(Listed records Opens)
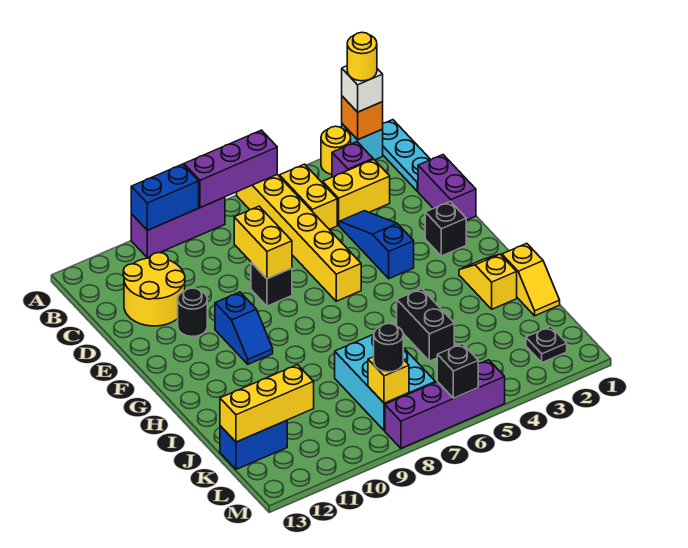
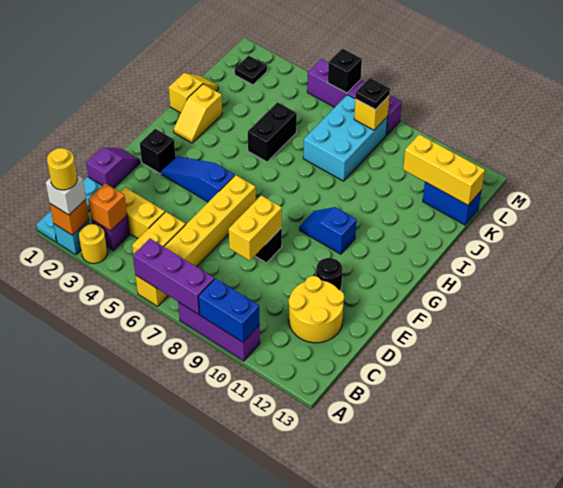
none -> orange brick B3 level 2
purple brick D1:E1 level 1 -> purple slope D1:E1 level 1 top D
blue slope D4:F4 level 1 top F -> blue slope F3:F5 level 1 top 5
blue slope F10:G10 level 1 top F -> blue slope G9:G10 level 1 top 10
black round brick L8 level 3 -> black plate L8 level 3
(Listed records Closes)
(Listed records Opens)
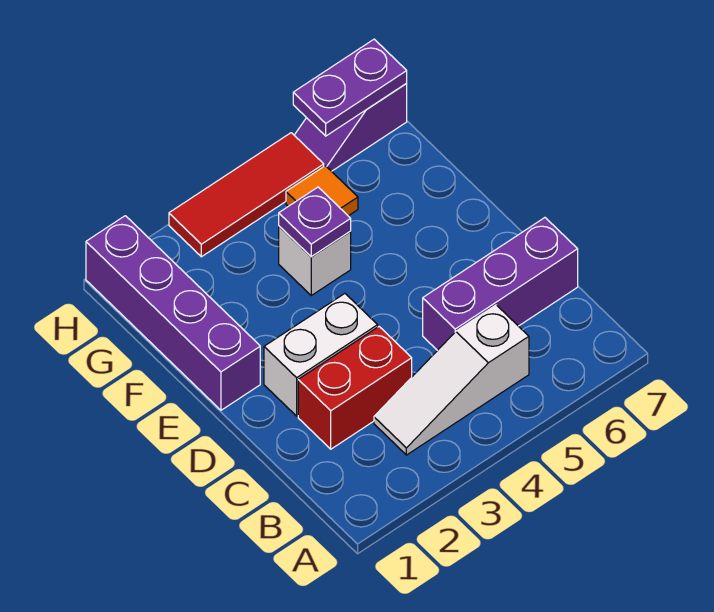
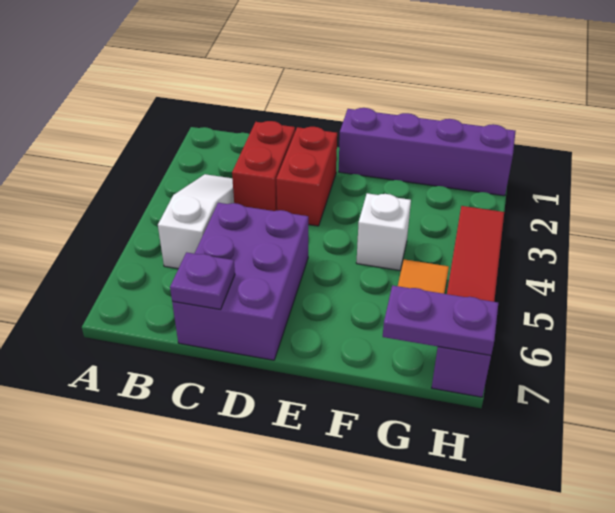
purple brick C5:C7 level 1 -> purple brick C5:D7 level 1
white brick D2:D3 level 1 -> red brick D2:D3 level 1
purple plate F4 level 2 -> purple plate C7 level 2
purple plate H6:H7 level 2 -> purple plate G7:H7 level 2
(Listed records Closes)
(Listed records Opens)
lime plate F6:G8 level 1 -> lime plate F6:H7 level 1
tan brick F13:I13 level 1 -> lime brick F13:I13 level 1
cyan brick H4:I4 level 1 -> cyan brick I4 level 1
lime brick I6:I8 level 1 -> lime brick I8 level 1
(Listed records Closes)
Your task:
In the entries above, find the line holding "cyan brick H4:I4" and the line holding "lime brick I6:I8"; print both of them and every line between, exactly, and nothing else.

Finished task:
cyan brick H4:I4 level 1 -> cyan brick I4 level 1
lime brick I6:I8 level 1 -> lime brick I8 level 1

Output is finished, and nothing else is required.